EXERCISE DIRECTIONS:
Skip every picture. Print each line from the one containing "(505, 366) = (244, 331): orange" through the end of the records below, word for word.

(Dataset records)
"""
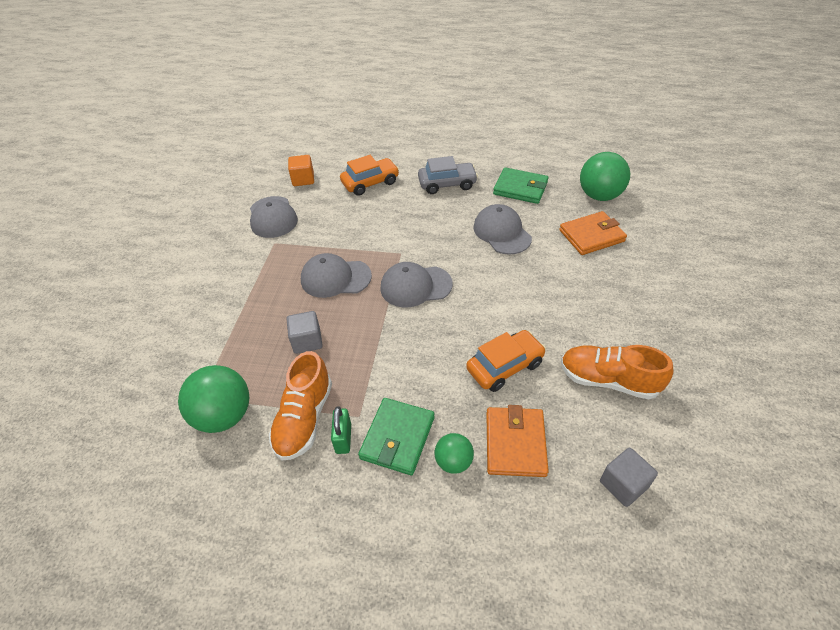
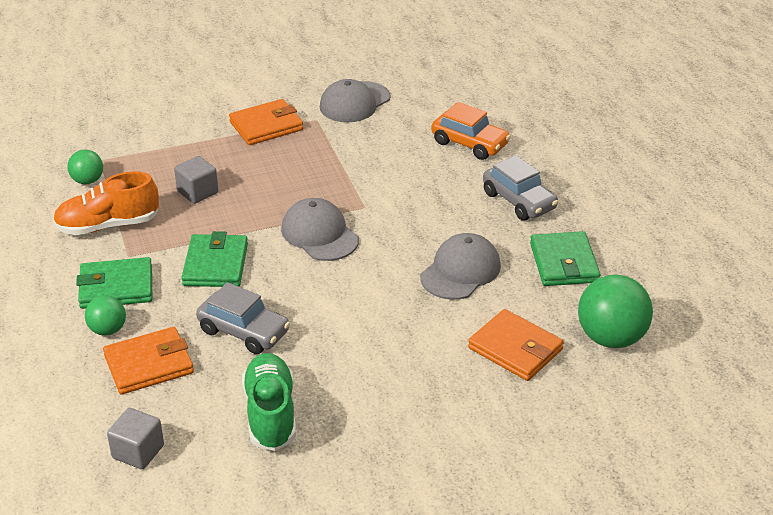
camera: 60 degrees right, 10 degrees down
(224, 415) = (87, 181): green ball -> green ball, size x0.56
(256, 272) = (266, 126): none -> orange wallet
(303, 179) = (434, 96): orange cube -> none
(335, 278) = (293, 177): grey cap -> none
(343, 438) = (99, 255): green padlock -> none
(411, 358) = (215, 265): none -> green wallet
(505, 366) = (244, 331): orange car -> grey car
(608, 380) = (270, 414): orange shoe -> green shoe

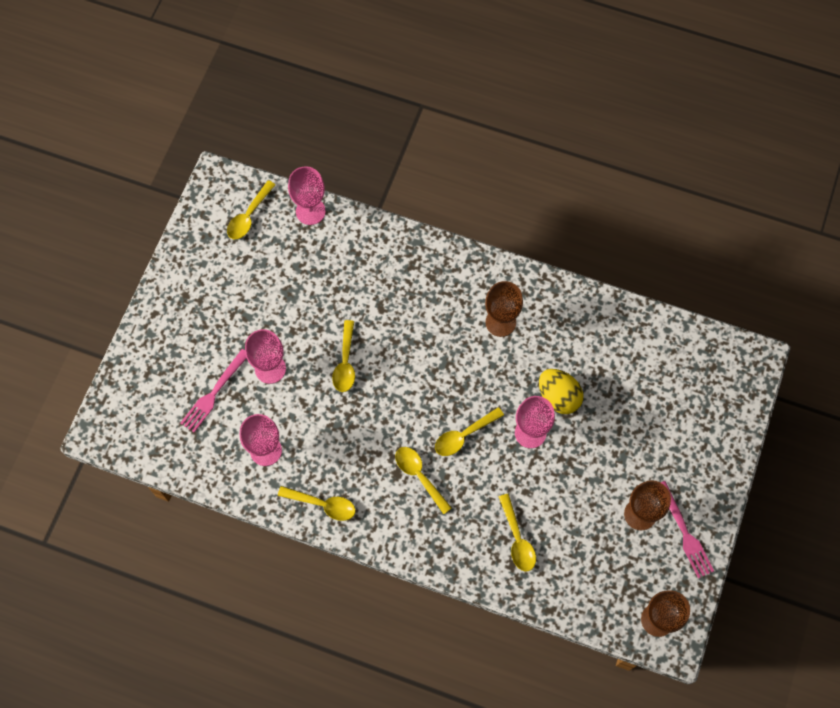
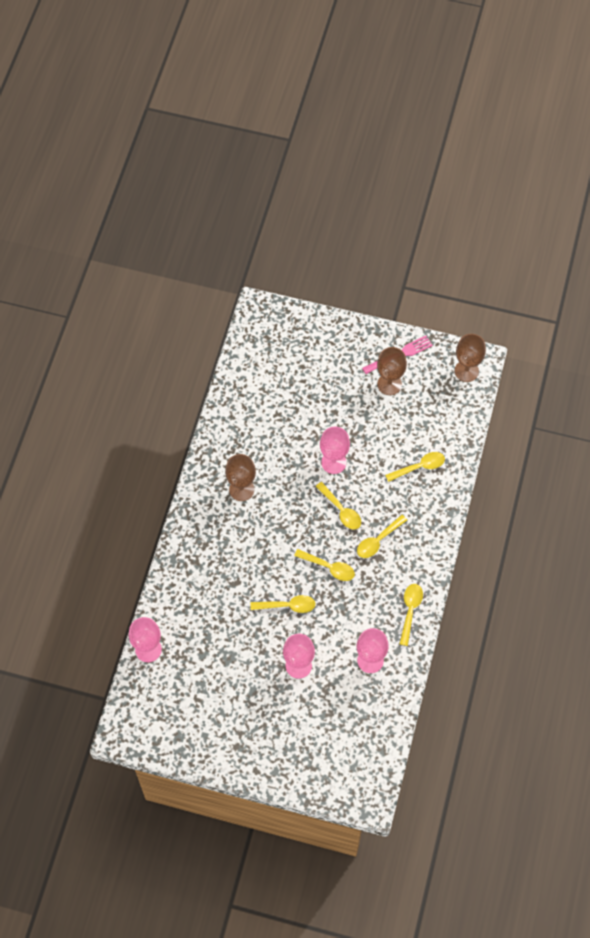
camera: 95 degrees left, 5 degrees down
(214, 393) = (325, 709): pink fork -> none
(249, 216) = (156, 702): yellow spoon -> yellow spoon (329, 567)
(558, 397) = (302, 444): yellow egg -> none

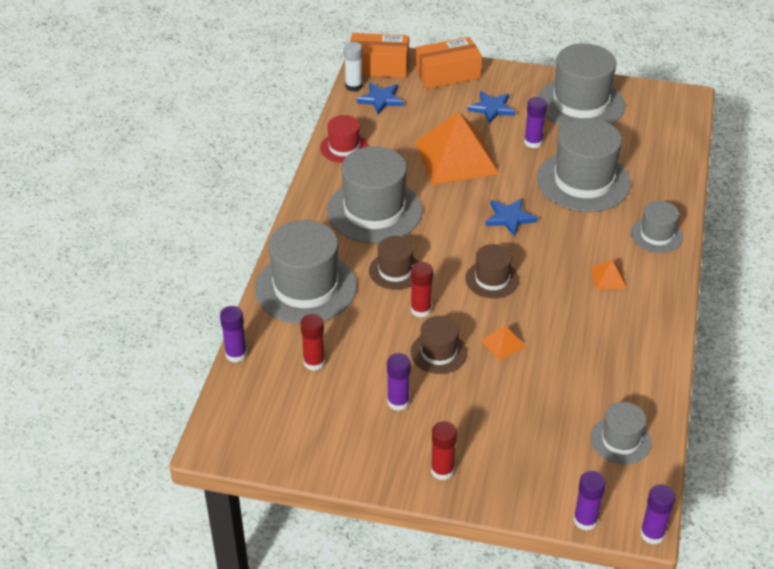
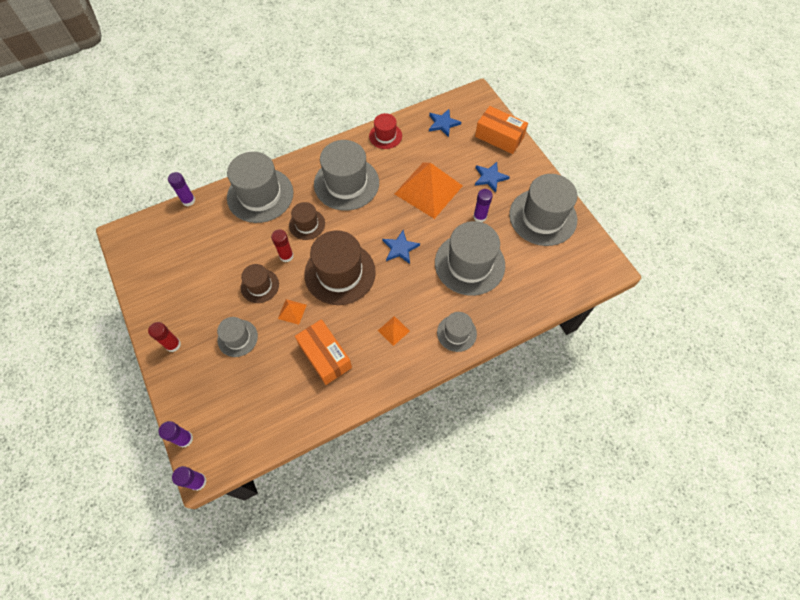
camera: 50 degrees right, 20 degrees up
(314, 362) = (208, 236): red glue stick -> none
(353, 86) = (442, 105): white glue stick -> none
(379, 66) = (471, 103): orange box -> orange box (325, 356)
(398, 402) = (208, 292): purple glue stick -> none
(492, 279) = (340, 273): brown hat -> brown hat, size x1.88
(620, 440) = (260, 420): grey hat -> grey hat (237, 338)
"""
WRITTEN SOLUTION:
(505, 366) = (244, 331): orange car -> grey car
(608, 380) = (270, 414): orange shoe -> green shoe

camera: 95 degrees left, 5 degrees down
(214, 393) = (325, 709): pink fork -> none
(249, 216) = (156, 702): yellow spoon -> yellow spoon (329, 567)
(558, 397) = (302, 444): yellow egg -> none

camera: 50 degrees right, 20 degrees up
(314, 362) = (208, 236): red glue stick -> none
(353, 86) = (442, 105): white glue stick -> none
(379, 66) = (471, 103): orange box -> orange box (325, 356)
(398, 402) = (208, 292): purple glue stick -> none
(492, 279) = (340, 273): brown hat -> brown hat, size x1.88
(620, 440) = (260, 420): grey hat -> grey hat (237, 338)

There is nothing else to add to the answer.